◆ HOW TO COMPLETE THIS TASK
Every picture should be left out, but the lines below must be repeated exactly.

(Extracted records)
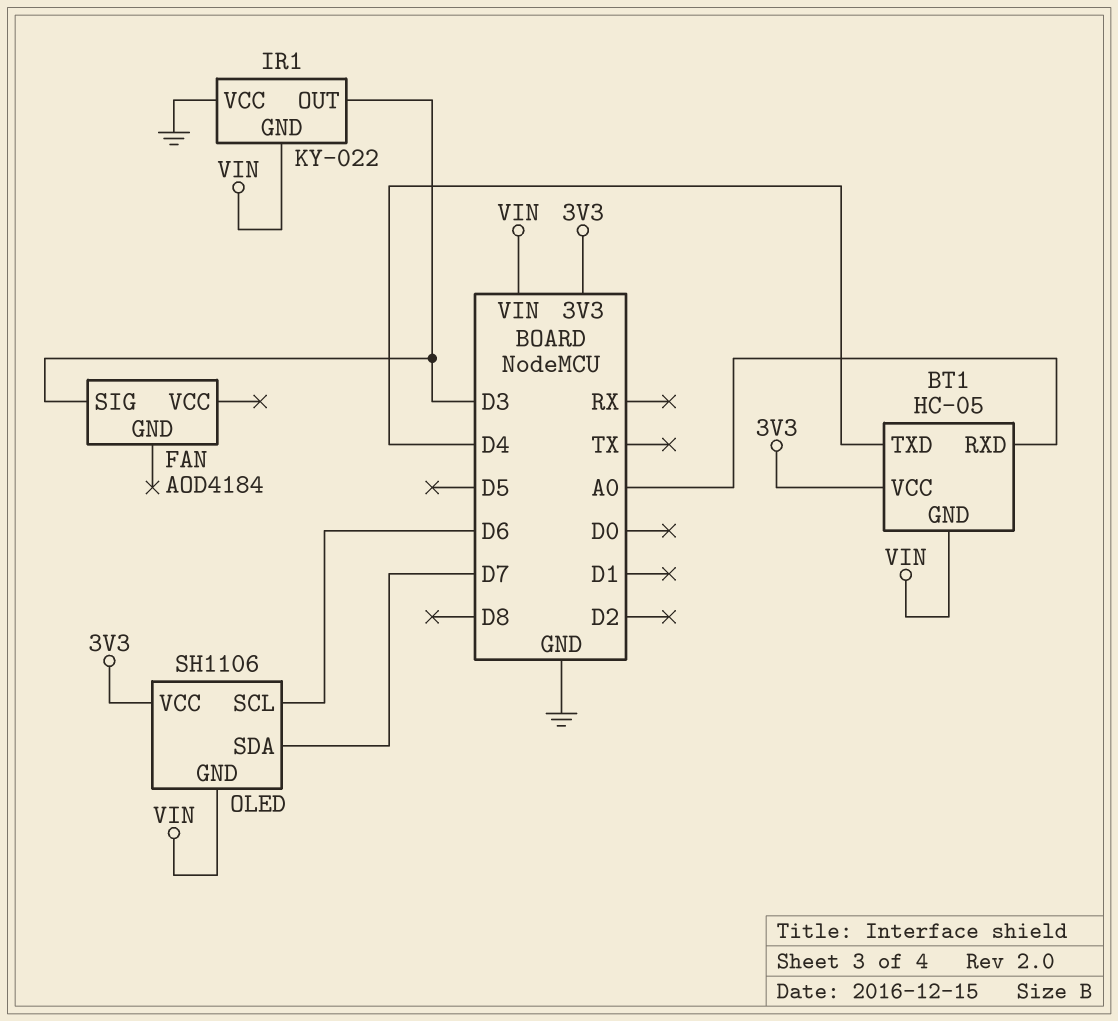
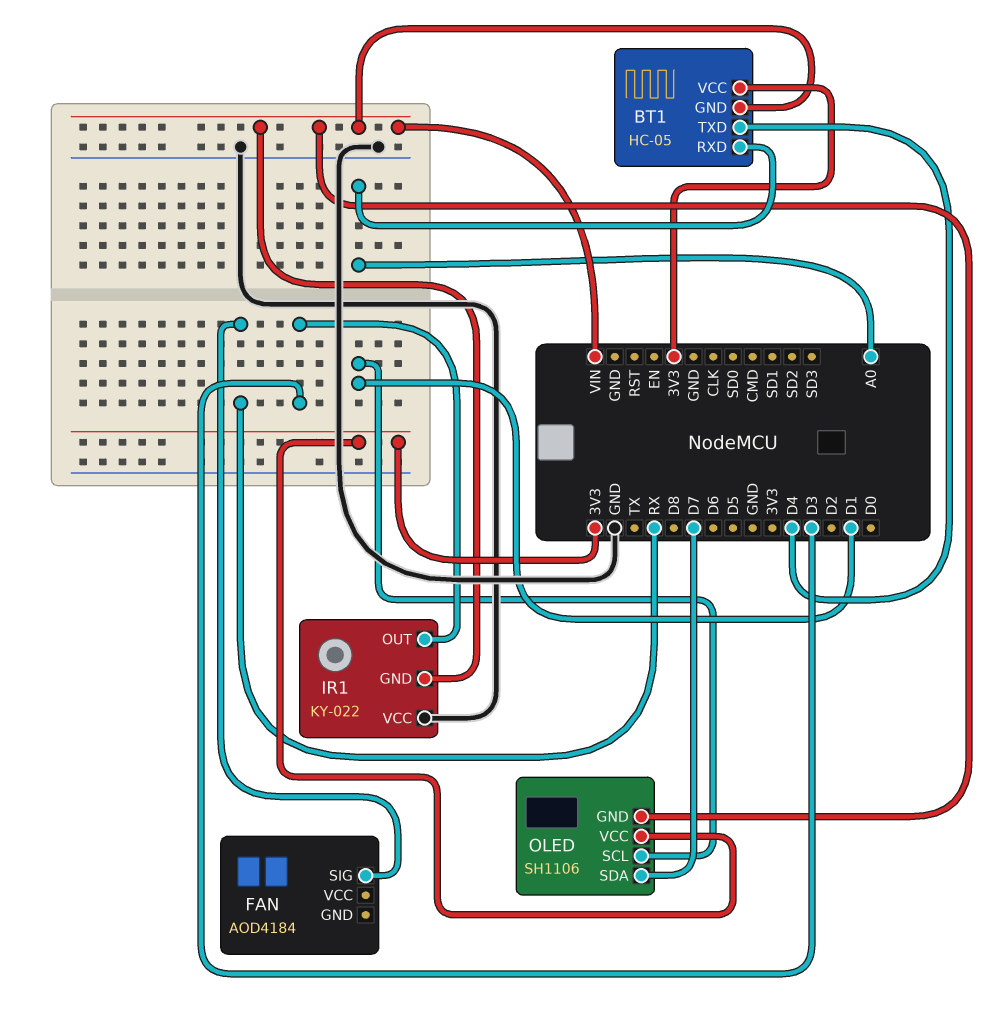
FAN pin SIG: D3 -> RX
OLED pin SCL: D6 -> D1

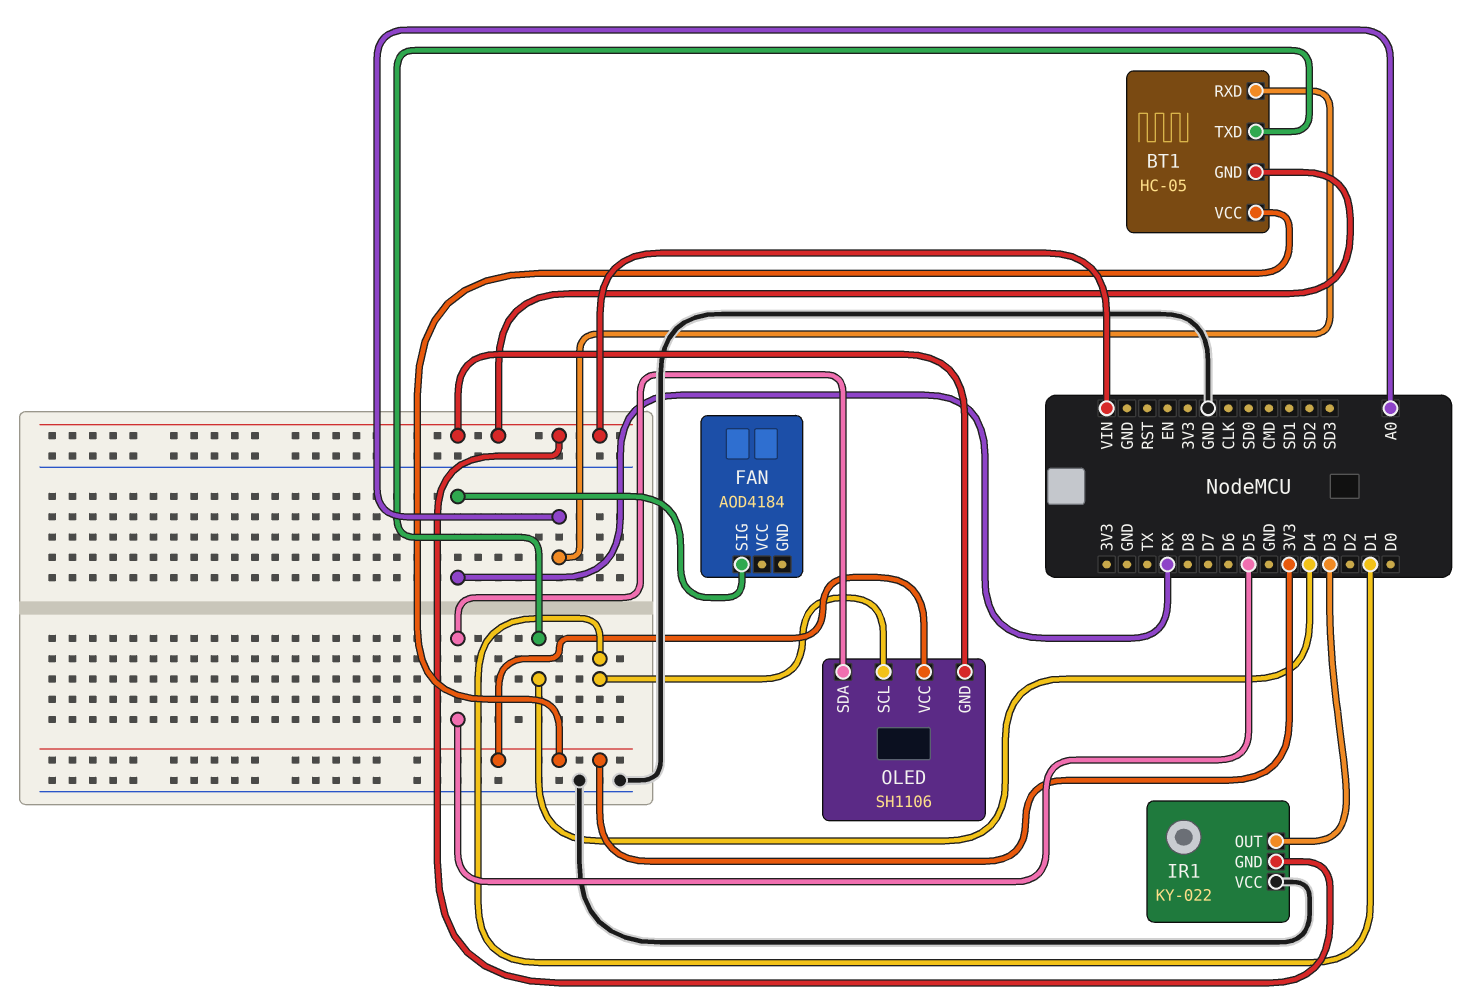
OLED pin SDA: D7 -> D5

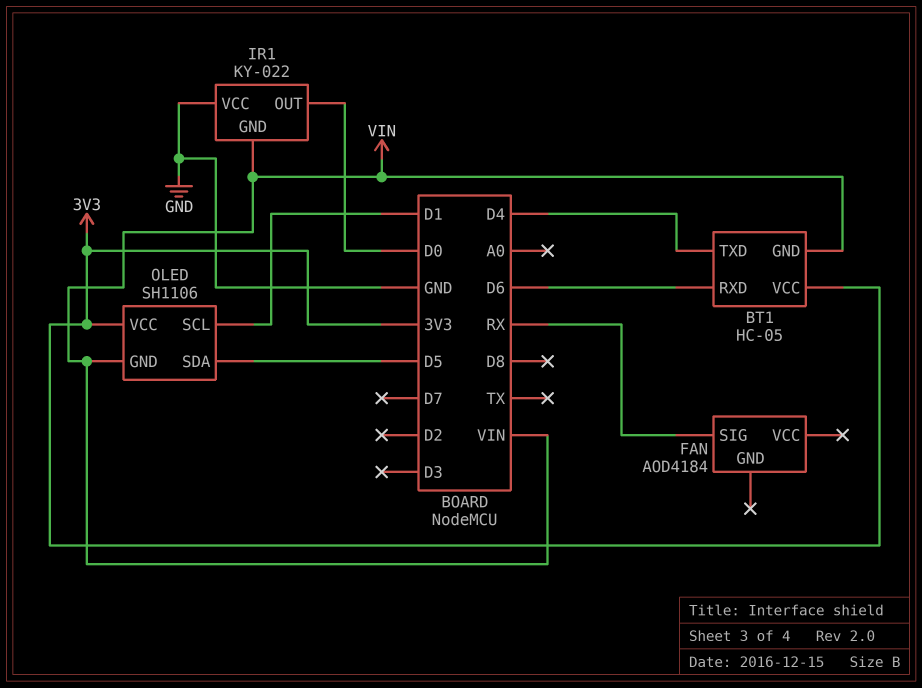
BT1 pin RXD: A0 -> D6
IR1 pin OUT: D3 -> D0

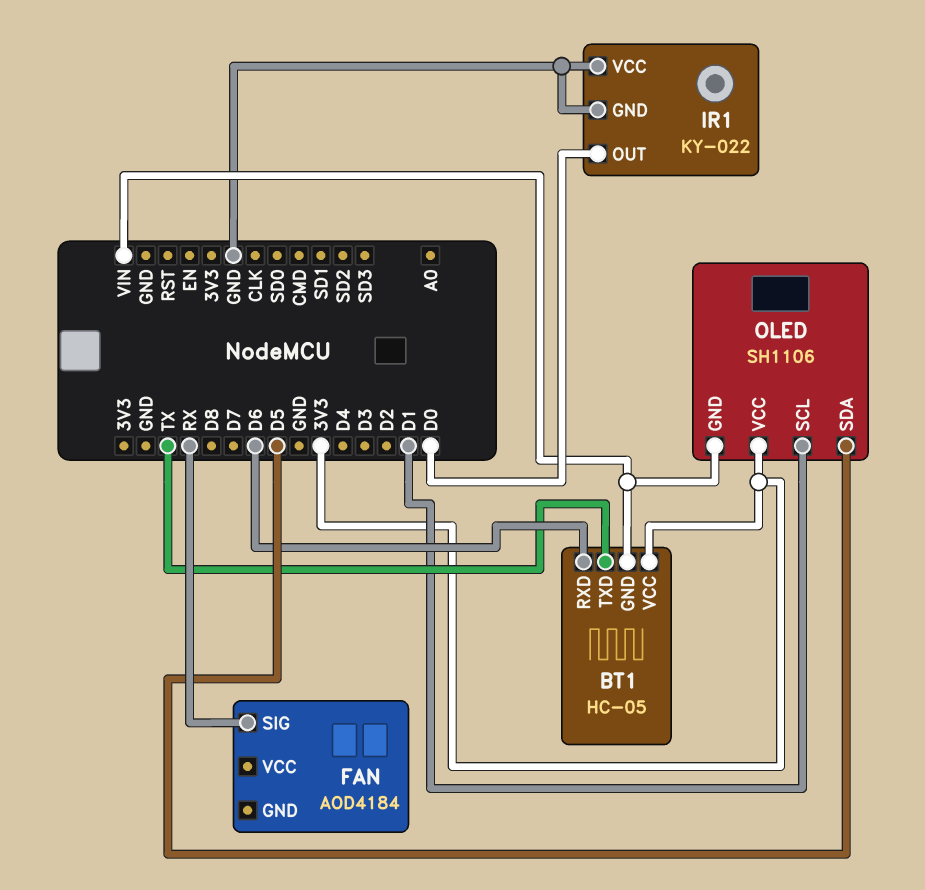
BT1 pin TXD: D4 -> TX
IR1 pin GND: VIN -> GND

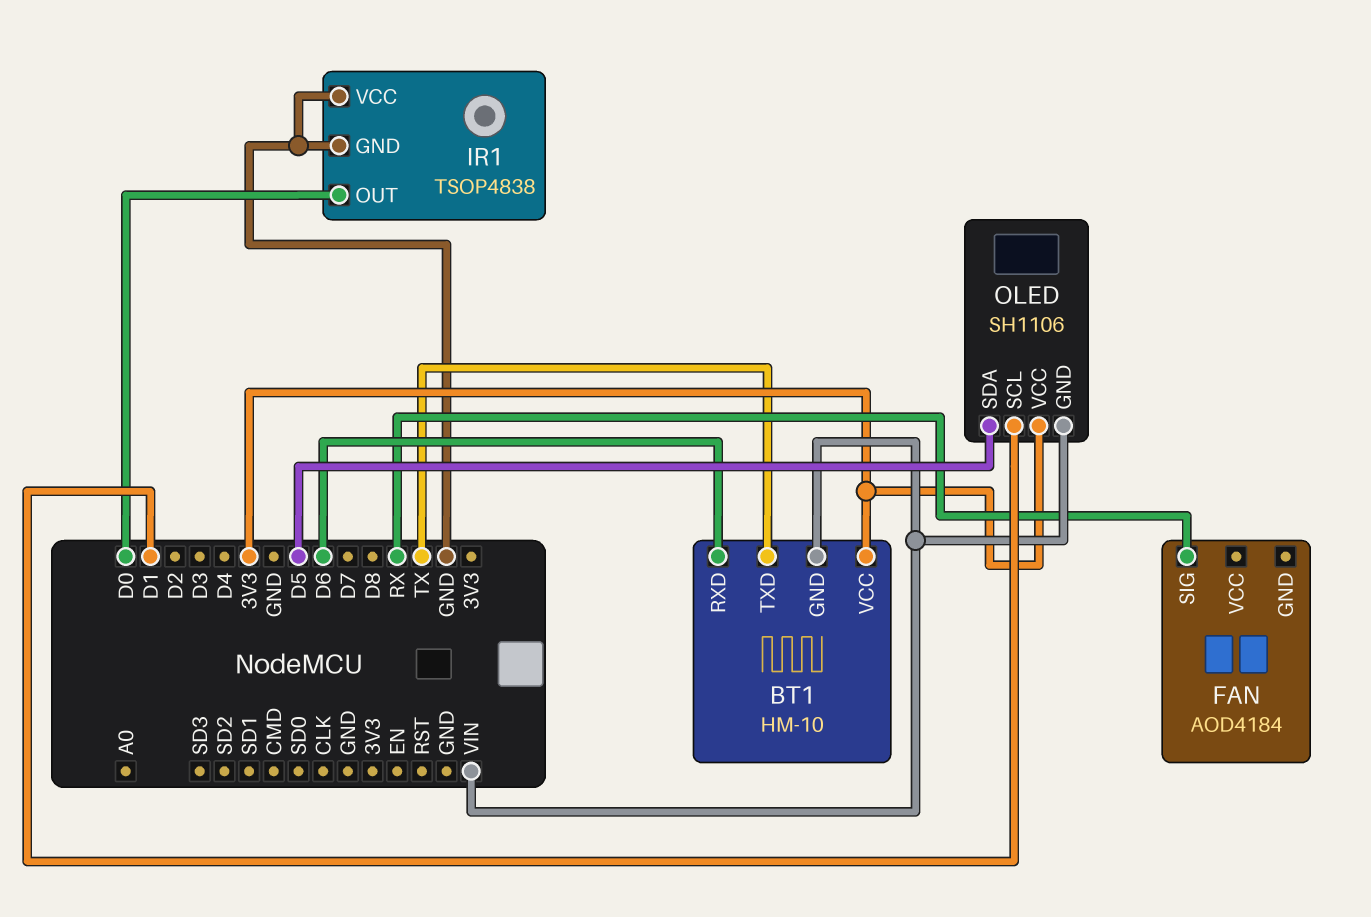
BT1: HC-05 -> HM-10
IR1: KY-022 -> TSOP4838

◆ ANSWER TO THIS PROBLEM
FAN pin SIG: D3 -> RX
OLED pin SCL: D6 -> D1

OLED pin SDA: D7 -> D5

BT1 pin RXD: A0 -> D6
IR1 pin OUT: D3 -> D0

BT1 pin TXD: D4 -> TX
IR1 pin GND: VIN -> GND

BT1: HC-05 -> HM-10
IR1: KY-022 -> TSOP4838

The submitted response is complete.